Your task | Your response should be a copy of each line in the listing below that includes the word "grey".

++++ Records to use ++++

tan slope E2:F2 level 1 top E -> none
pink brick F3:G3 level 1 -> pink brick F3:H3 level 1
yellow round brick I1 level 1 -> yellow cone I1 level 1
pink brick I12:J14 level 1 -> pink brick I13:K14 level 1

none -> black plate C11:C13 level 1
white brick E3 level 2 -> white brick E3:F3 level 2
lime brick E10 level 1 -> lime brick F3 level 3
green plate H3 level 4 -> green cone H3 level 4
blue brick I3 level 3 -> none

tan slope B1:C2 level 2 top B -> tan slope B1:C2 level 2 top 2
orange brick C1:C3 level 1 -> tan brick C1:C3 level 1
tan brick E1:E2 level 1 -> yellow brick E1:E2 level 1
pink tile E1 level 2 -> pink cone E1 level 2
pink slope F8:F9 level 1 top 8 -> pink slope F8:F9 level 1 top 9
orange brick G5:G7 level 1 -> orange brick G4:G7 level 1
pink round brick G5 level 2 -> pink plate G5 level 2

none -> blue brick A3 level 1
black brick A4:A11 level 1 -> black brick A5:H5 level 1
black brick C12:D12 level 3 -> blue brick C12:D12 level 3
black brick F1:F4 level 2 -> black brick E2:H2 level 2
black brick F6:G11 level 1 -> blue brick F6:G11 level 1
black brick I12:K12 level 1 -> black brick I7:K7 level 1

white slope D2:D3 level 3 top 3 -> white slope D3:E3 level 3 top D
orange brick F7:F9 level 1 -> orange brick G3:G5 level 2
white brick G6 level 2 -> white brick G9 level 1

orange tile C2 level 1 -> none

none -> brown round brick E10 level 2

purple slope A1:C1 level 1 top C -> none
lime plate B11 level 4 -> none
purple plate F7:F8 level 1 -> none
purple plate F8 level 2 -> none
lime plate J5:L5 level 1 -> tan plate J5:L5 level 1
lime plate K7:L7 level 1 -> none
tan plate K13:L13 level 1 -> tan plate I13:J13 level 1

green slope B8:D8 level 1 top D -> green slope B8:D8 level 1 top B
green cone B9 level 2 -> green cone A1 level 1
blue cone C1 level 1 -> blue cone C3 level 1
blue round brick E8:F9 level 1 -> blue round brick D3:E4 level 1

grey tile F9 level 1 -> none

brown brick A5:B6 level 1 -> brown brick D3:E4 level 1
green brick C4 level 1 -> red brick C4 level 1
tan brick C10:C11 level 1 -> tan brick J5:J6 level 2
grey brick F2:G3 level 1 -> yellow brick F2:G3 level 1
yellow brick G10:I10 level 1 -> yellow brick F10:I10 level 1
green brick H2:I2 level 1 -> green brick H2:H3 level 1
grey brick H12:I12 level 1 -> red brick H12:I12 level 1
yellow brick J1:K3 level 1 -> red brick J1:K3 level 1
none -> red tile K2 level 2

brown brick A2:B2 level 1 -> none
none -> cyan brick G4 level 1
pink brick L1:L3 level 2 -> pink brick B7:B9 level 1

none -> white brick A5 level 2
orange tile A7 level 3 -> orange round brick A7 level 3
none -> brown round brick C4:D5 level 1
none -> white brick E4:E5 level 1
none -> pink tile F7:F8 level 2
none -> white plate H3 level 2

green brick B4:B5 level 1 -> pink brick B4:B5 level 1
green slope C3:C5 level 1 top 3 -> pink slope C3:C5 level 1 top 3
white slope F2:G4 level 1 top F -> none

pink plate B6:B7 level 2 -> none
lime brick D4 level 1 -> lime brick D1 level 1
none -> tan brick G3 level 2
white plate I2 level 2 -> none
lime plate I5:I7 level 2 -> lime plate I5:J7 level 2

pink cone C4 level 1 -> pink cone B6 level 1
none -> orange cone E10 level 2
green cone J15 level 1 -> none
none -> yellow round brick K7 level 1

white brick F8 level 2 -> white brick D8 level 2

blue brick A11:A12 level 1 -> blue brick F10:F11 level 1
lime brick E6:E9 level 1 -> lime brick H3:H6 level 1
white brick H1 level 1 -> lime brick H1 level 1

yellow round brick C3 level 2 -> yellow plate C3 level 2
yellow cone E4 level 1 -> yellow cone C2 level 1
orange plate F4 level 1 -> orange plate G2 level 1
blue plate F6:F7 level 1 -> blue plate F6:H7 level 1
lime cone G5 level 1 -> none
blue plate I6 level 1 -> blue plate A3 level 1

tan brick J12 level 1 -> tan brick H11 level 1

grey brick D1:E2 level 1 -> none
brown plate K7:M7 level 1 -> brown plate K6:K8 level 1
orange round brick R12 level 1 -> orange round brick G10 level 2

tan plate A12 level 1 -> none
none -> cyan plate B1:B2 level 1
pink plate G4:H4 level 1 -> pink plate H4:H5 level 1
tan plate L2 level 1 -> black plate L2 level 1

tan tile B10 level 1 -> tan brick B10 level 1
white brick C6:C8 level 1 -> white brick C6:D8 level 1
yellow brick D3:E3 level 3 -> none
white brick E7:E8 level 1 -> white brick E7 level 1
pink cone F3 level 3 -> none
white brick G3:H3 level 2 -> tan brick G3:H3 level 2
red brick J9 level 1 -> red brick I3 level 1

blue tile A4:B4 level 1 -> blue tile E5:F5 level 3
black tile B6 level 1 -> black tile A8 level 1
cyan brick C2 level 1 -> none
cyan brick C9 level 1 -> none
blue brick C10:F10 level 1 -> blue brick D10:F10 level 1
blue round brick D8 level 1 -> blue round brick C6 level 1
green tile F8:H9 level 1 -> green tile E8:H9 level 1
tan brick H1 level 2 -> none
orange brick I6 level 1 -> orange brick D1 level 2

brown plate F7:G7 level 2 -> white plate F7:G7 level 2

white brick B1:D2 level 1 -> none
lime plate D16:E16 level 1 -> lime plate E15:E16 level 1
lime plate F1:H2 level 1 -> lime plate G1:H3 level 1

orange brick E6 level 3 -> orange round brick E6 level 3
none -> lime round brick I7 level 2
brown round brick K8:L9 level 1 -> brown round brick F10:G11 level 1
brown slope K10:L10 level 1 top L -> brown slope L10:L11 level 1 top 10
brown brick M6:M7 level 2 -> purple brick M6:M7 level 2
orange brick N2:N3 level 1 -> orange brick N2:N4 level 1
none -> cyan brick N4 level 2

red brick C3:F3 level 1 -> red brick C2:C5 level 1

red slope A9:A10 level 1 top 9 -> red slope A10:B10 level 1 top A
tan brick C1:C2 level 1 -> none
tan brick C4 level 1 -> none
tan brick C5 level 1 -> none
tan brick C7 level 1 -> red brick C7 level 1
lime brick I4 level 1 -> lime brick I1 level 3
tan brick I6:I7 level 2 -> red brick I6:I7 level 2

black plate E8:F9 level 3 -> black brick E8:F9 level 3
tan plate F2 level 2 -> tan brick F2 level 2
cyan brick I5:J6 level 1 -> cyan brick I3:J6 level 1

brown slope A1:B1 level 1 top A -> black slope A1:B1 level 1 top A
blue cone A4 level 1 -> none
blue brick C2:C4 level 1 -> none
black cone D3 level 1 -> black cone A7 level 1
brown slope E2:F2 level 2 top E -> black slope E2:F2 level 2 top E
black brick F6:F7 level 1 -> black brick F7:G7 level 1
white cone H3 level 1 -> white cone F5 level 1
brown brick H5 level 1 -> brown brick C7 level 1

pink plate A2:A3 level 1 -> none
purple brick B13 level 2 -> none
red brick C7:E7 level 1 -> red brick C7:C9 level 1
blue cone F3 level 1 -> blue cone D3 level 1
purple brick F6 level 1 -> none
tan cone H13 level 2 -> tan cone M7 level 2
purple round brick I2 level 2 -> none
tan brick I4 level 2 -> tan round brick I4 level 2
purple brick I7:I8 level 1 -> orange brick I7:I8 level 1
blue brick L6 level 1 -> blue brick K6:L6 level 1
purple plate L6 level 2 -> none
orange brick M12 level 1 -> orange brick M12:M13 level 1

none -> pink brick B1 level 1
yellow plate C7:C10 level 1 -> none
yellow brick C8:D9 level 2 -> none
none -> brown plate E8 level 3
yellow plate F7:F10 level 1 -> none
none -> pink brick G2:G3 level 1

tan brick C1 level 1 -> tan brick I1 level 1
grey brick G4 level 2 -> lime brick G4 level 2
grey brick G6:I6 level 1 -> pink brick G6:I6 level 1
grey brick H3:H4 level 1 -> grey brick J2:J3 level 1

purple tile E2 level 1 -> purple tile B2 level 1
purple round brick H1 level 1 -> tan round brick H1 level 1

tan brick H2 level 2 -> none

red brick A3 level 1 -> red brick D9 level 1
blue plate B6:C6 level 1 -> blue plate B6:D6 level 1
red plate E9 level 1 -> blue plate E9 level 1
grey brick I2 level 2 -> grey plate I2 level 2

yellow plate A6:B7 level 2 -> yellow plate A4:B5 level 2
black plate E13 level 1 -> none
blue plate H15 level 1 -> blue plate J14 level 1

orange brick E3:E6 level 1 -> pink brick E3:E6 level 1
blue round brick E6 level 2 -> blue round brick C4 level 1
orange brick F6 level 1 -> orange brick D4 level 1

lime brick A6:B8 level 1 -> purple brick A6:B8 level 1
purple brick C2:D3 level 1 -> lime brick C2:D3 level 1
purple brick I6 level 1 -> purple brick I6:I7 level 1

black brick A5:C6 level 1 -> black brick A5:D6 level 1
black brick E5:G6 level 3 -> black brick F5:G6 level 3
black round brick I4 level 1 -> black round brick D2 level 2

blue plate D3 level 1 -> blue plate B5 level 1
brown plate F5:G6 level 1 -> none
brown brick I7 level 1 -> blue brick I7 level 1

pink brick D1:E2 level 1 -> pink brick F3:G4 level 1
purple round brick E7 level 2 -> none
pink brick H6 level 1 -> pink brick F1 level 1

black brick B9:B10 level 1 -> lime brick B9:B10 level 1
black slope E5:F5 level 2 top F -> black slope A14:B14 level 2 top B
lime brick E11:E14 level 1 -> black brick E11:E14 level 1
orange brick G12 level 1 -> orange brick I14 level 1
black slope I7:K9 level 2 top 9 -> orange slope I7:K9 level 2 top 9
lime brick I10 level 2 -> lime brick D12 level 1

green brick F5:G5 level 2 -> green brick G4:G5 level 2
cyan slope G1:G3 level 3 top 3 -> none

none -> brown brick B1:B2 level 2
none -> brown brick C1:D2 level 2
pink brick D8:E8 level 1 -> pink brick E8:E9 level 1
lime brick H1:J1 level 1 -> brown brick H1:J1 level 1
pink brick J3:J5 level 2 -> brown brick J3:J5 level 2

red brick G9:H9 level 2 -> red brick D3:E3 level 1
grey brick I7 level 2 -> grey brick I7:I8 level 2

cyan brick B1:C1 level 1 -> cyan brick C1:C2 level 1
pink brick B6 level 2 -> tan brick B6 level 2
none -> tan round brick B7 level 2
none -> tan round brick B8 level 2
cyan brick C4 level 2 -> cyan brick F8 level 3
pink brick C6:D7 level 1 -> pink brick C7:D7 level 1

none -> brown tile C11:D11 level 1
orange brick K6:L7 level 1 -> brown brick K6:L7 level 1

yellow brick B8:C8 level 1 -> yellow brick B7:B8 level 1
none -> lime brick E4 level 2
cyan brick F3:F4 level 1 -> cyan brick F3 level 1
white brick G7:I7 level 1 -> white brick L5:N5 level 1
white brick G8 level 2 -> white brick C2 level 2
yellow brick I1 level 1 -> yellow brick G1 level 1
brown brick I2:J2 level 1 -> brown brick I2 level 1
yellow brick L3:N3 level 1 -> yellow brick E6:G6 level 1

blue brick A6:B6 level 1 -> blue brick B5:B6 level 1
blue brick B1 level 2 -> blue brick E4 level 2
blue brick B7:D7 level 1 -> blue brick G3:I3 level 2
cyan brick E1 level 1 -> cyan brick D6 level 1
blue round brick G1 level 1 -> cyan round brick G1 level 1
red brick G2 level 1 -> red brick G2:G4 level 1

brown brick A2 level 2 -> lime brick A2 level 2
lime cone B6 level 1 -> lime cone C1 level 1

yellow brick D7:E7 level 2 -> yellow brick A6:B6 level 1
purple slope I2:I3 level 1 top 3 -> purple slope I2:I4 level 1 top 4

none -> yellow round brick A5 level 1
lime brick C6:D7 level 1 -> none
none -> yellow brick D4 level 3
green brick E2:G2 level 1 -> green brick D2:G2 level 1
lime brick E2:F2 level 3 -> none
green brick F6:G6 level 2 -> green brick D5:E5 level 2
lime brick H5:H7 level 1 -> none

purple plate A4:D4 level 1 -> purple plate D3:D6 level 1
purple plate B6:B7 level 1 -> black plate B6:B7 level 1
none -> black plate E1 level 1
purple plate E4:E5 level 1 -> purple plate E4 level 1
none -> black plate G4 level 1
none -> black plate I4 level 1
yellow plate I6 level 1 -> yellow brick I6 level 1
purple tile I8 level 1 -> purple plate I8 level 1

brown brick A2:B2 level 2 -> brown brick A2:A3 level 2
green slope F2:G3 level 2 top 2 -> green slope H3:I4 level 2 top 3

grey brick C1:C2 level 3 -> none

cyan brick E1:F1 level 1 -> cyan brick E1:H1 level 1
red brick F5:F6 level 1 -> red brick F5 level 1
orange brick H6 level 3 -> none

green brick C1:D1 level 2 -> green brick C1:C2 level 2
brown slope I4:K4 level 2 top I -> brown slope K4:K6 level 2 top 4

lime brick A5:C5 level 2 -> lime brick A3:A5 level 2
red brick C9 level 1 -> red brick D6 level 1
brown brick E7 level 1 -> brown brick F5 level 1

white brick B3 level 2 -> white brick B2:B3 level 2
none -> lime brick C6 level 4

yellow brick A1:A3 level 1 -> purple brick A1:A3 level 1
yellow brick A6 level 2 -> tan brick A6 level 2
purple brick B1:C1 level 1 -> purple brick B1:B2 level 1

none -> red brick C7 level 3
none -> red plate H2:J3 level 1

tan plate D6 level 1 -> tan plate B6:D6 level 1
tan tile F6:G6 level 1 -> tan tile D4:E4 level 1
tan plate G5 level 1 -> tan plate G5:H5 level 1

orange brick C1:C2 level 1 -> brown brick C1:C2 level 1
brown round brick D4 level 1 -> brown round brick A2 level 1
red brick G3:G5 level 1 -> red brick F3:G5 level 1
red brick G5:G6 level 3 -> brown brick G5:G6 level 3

++++

Solution for this task |
grey tile F9 level 1 -> none
grey brick F2:G3 level 1 -> yellow brick F2:G3 level 1
grey brick H12:I12 level 1 -> red brick H12:I12 level 1
grey brick D1:E2 level 1 -> none
grey brick G4 level 2 -> lime brick G4 level 2
grey brick G6:I6 level 1 -> pink brick G6:I6 level 1
grey brick H3:H4 level 1 -> grey brick J2:J3 level 1
grey brick I2 level 2 -> grey plate I2 level 2
grey brick I7 level 2 -> grey brick I7:I8 level 2
grey brick C1:C2 level 3 -> none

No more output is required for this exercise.